--- GIVEN INFORMATION Enclosed Below ---

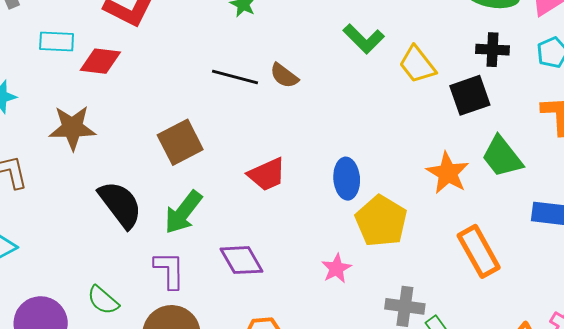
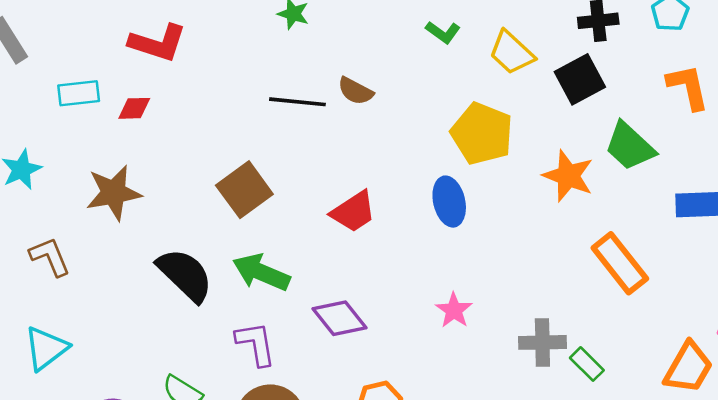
green L-shape: (364, 39) -> (443, 32), size x0.7
red diamond: (100, 61) -> (134, 108), size x0.7
green arrow: (183, 212) -> (261, 272), turned 84
yellow pentagon: (381, 221) -> (482, 134), moved

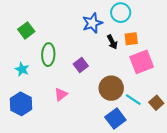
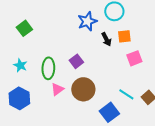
green ellipse: (48, 55) -> (48, 68), moved
pink square: (142, 62) -> (134, 58), size x0.7
brown circle: (111, 88) -> (83, 89), moved

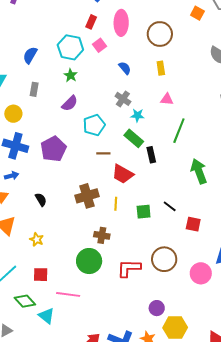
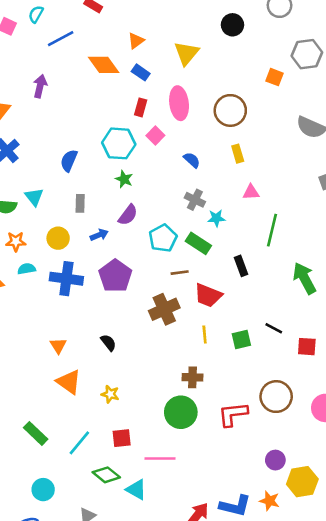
green rectangle: (134, 138) -> (198, 243), moved
blue arrow: (12, 176) -> (99, 235), moved
brown cross: (87, 196) -> (164, 309), moved

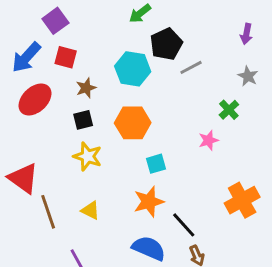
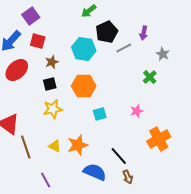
purple arrow: (246, 34) -> (144, 33), moved
pink star: (209, 140) -> (137, 111), moved
yellow star: (87, 156) -> (53, 109), turned -30
orange star: (149, 202) -> (78, 145), moved

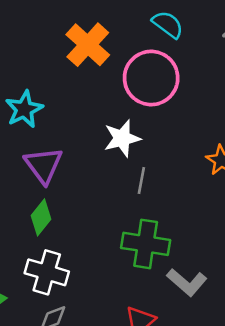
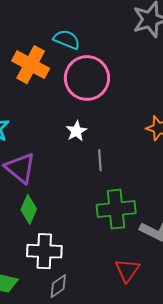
cyan semicircle: (168, 24) -> (67, 40), moved
white star: (122, 138) -> (76, 131), size x0.7

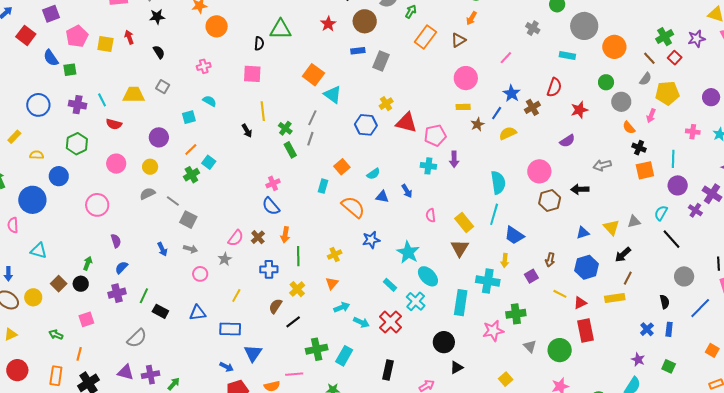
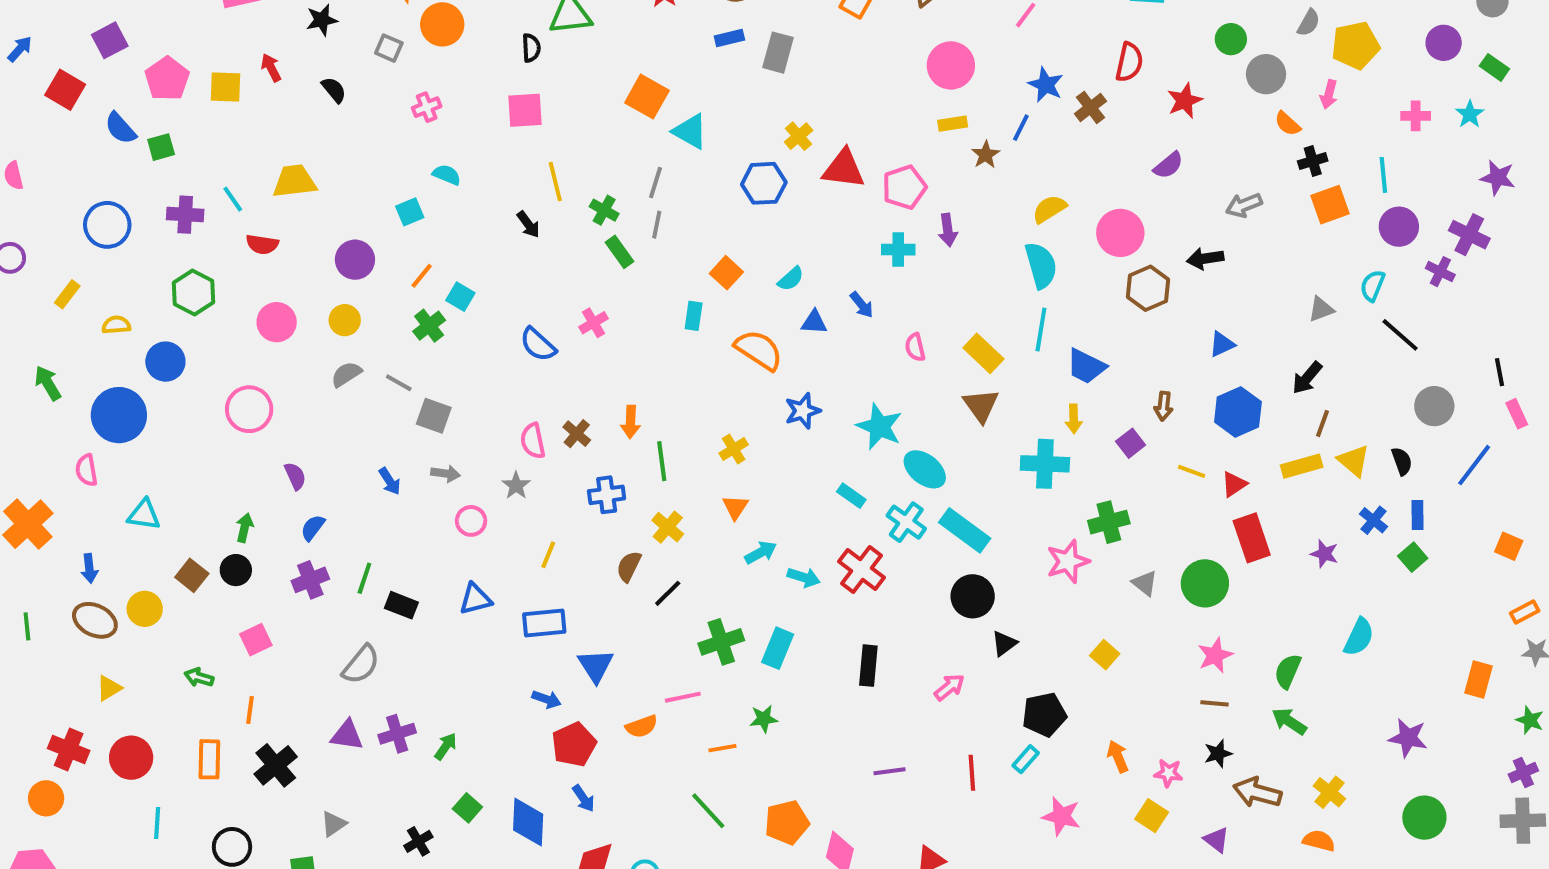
gray square: (163, 87) -> (389, 48), moved
yellow semicircle: (508, 133) -> (1049, 209), moved
black cross: (639, 148) -> (1313, 161), turned -32
blue semicircle: (271, 206) -> (538, 344), moved
yellow triangle: (611, 227) -> (1354, 461), moved
pink semicircle: (236, 238) -> (533, 441), turned 138
cyan rectangle: (461, 303) -> (965, 530), moved, turned -55
purple star: (638, 360) -> (1324, 554), moved
green square: (669, 366) -> (1413, 557), moved, turned 32

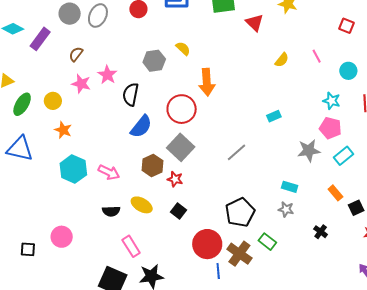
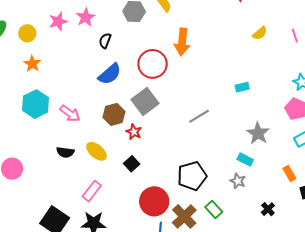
pink star: (81, 84) -> (58, 21), turned 30
black semicircle: (131, 94) -> (105, 41), size x0.7
gray star: (309, 151) -> (258, 133), moved, turned 30
pink rectangle: (131, 246) -> (92, 191), moved, turned 60

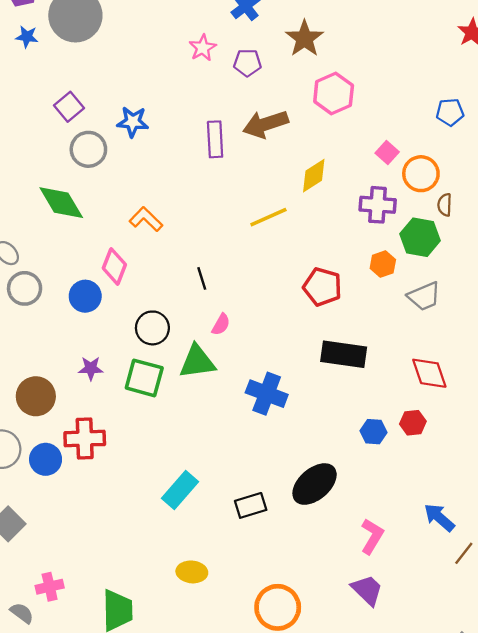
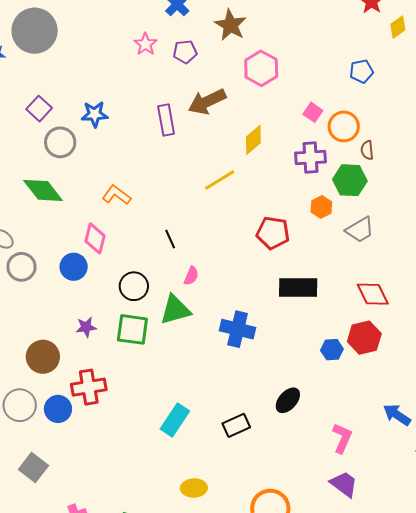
red hexagon: (413, 423) -> (364, 338), size x1.5
black ellipse: (315, 484) -> (288, 400), size x0.7

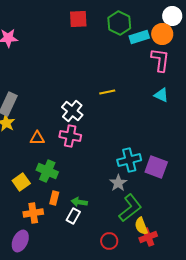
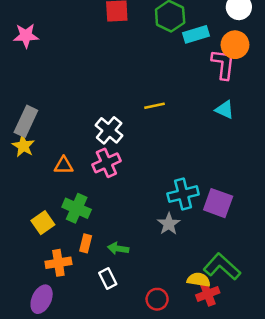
orange circle: (162, 34) -> (235, 45), moved
pink cross: (70, 136) -> (106, 163), turned -35
green L-shape: (130, 208) -> (222, 267), moved, turned -100
white rectangle: (73, 216) -> (108, 278), moved, turned -56
yellow semicircle: (141, 226) -> (199, 280), turned 120

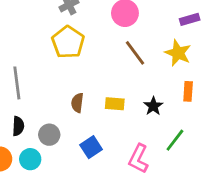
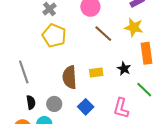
orange rectangle: (188, 91) -> (147, 53), size x1.5
brown semicircle: (77, 103) -> (70, 77), size x1.6
green line: (175, 140) -> (144, 90), turned -72

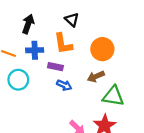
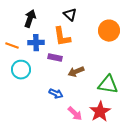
orange circle: (102, 49) -> (109, 31), moved
brown arrow: (96, 76) -> (76, 72), moved
blue arrow: (64, 85) -> (56, 94), moved

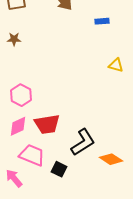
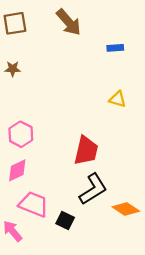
yellow triangle: (116, 65) -> (118, 99), moved
red trapezoid: (47, 124) -> (86, 151), moved, turned -68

--- End of Enclosed GIVEN INFORMATION ---

■ ACTIVITY ■
Within the entries above, how many lines include the word "cross"? Respond with the number only.

■ REPLY ■
3